Data for processing:
───
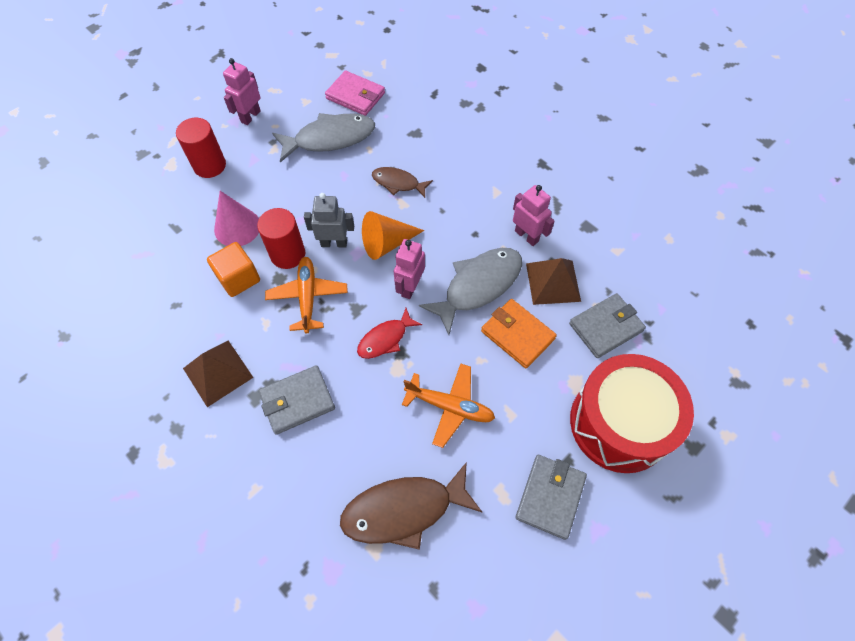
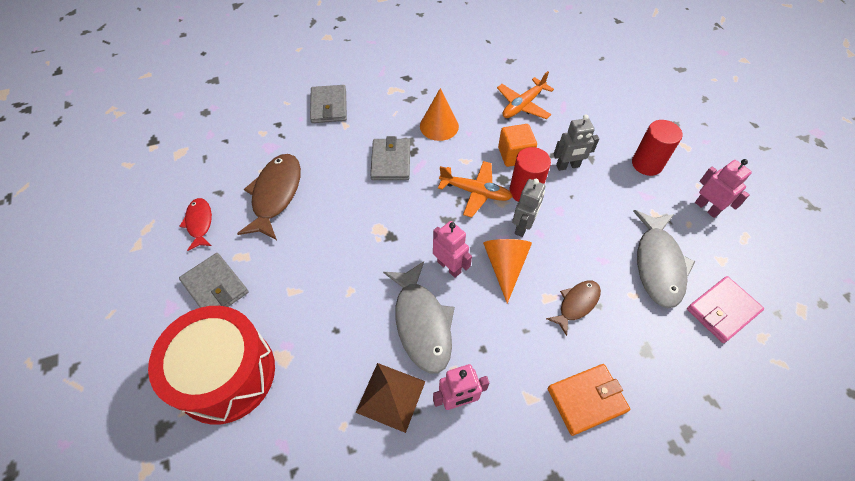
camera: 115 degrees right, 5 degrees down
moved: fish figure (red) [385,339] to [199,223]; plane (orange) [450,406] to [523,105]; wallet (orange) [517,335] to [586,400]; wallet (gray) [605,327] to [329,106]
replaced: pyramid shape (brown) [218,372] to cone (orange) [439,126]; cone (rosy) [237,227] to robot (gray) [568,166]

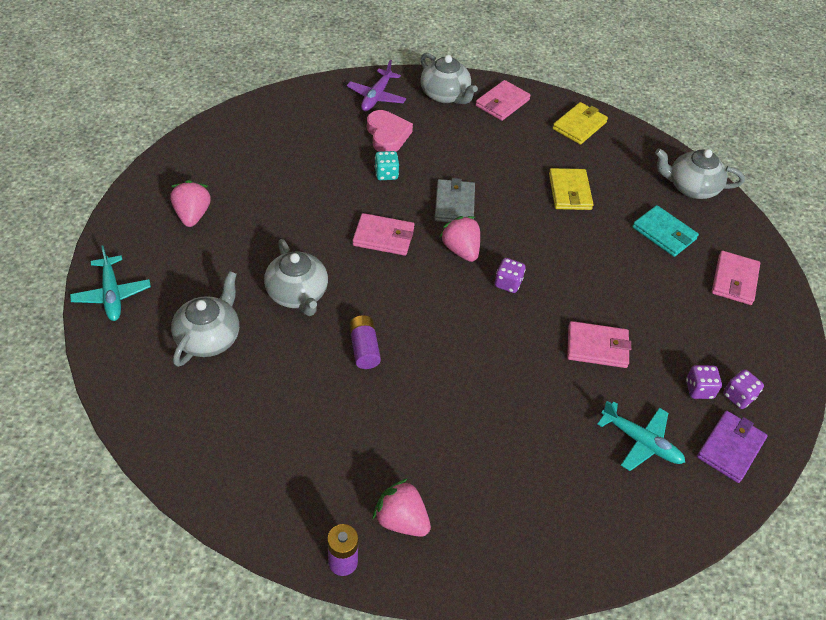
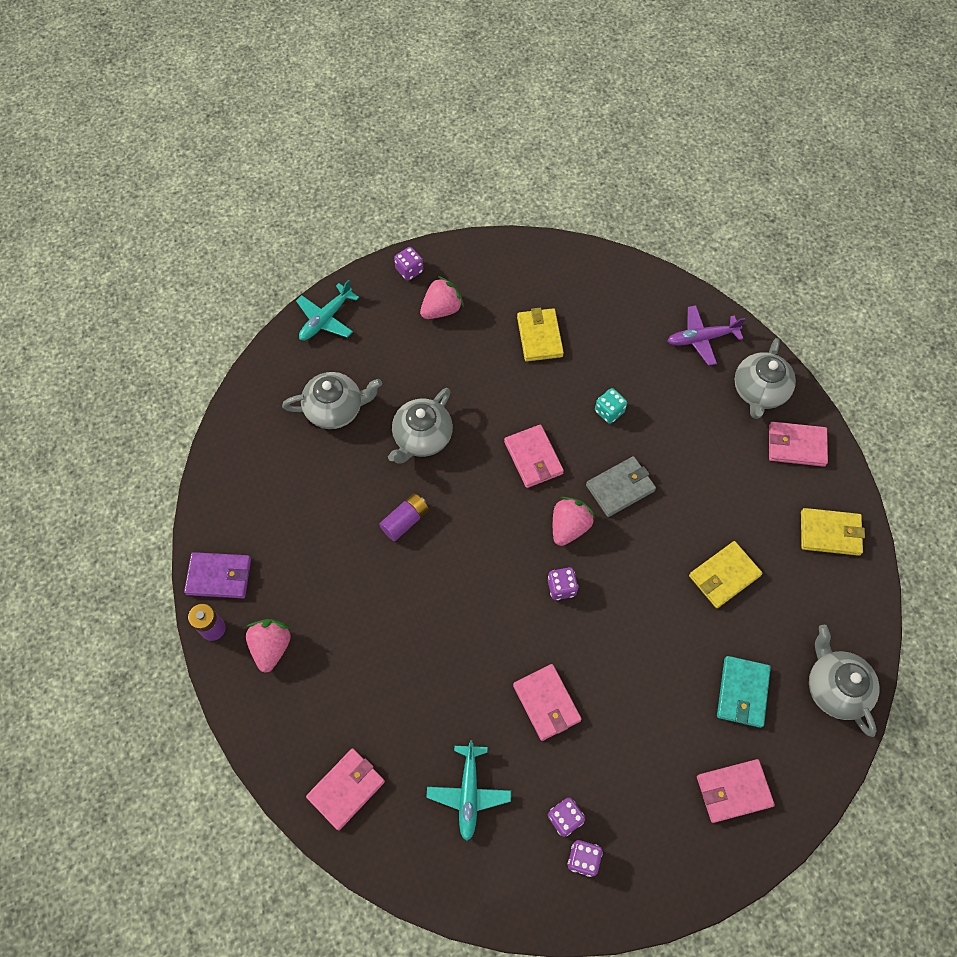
camera: 60 degrees right, 15 degrees up
removed: heart (rosy) [387,135]
added: wallet (rosy) [346,789]; die (purple) [409,270]; wallet (bright yellow) [539,336]
moved: wallet (purple) [730,448] to [219,576]

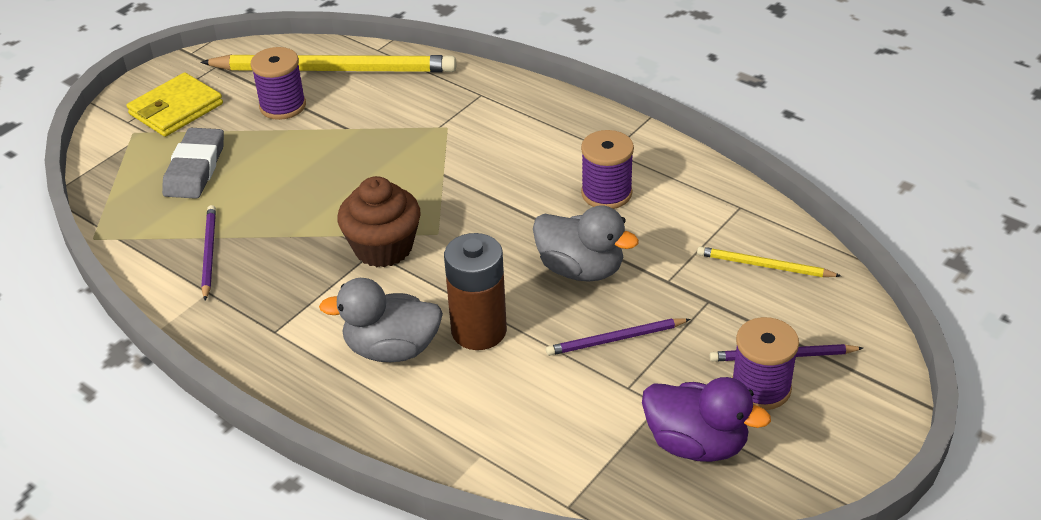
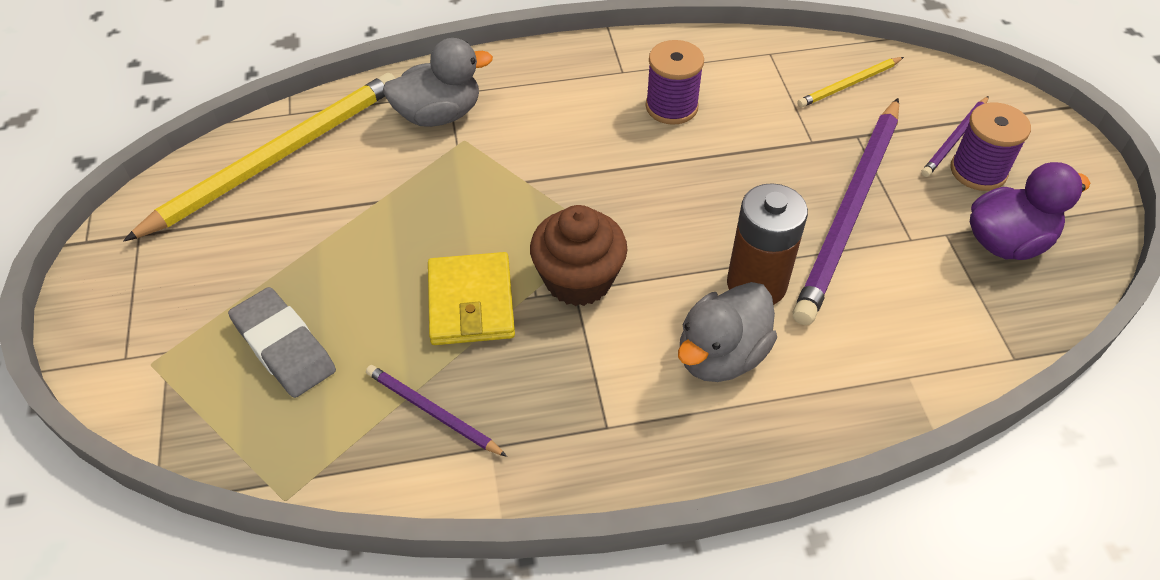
camera: 50 degrees left, 10 degrees up
removed: spool (purple) [283,106]
moved: wallet (bright yellow) [176,109] to [471,303]; rubber duck (gray) [581,269] to [439,115]
resized: pencil (purple) [615,339] = [850,211] x2.17

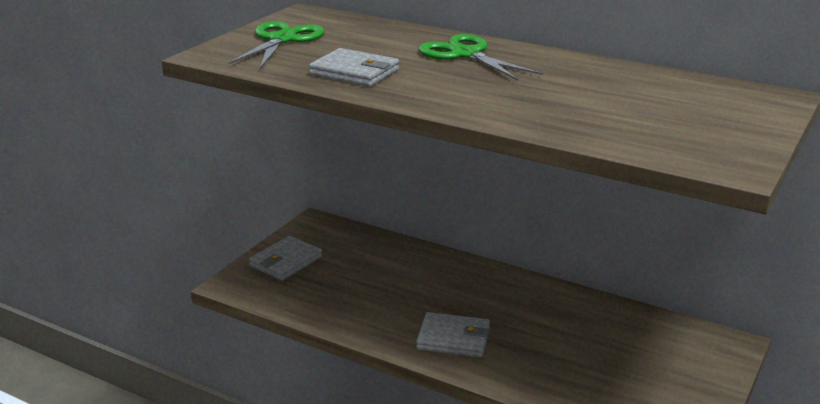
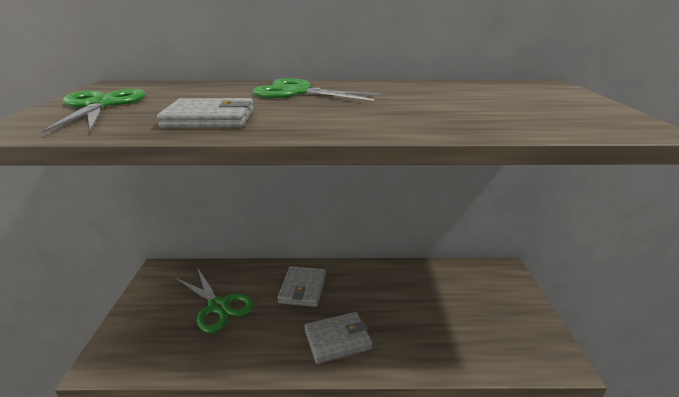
camera: 30 degrees left, 0 degrees up
added: shears (emerald) [218,306]
moved: wallet (gray) [286,261] to [302,288]

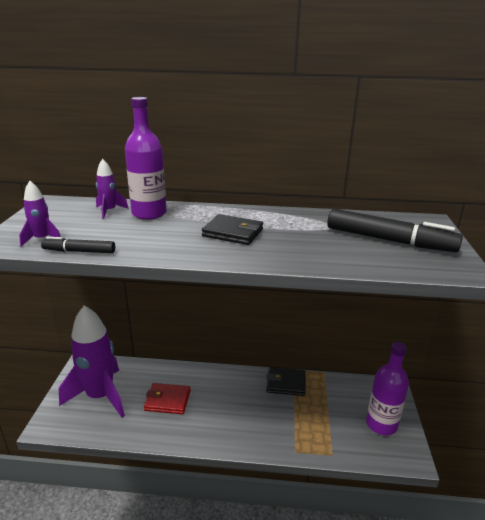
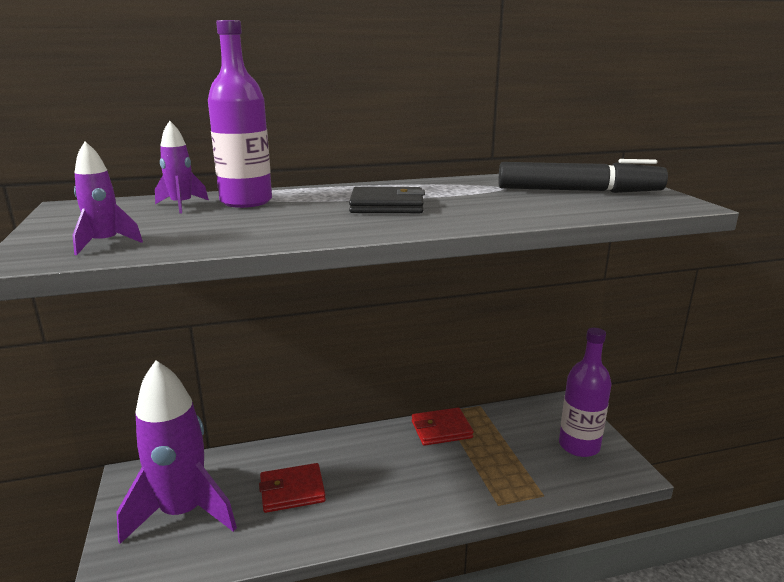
camera: 20 degrees left, 5 degrees down
removed: marker (jet-black) [79,251]
recoloured: wallet (jet-black) [286,383] to wallet (red) [441,429]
───
To do: Print the material in full and exactly; the pictures must not be printed.

Exercise result:
camera: 115 degrees right, 5 degrees down
moved: fish figure (red) [385,339] to [199,223]; plane (orange) [450,406] to [523,105]; wallet (orange) [517,335] to [586,400]; wallet (gray) [605,327] to [329,106]
replaced: pyramid shape (brown) [218,372] to cone (orange) [439,126]; cone (rosy) [237,227] to robot (gray) [568,166]

camera: 60 degrees right, 15 degrees up
removed: heart (rosy) [387,135]
added: wallet (rosy) [346,789]; die (purple) [409,270]; wallet (bright yellow) [539,336]
moved: wallet (purple) [730,448] to [219,576]

camera: 50 degrees left, 10 degrees up
removed: spool (purple) [283,106]
moved: wallet (bright yellow) [176,109] to [471,303]; rubber duck (gray) [581,269] to [439,115]
resized: pencil (purple) [615,339] = [850,211] x2.17

camera: 30 degrees left, 0 degrees up
added: shears (emerald) [218,306]
moved: wallet (gray) [286,261] to [302,288]

camera: 20 degrees left, 5 degrees down
removed: marker (jet-black) [79,251]
recoloured: wallet (jet-black) [286,383] to wallet (red) [441,429]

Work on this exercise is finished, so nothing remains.